_WHAT THIS TASK INVOLVES_:
The line with "(591, 197) = (350, 161): blue", the line with "(837, 337) = (626, 151): purple", and all lines between them in the material below: return these exactly, and no others.

_TASK DATA_:

• • •

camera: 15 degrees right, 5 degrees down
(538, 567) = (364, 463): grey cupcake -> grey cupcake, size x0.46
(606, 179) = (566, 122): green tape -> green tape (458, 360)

• • •

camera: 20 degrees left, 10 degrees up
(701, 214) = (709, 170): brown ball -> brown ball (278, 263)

• • •

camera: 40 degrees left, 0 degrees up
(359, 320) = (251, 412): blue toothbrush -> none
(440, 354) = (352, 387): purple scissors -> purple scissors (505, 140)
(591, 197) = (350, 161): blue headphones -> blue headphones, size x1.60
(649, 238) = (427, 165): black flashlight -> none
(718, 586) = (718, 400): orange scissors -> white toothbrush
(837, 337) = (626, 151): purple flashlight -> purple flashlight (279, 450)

• • •

_TASK ANSWER_:
(591, 197) = (350, 161): blue headphones -> blue headphones, size x1.60
(649, 238) = (427, 165): black flashlight -> none
(718, 586) = (718, 400): orange scissors -> white toothbrush
(837, 337) = (626, 151): purple flashlight -> purple flashlight (279, 450)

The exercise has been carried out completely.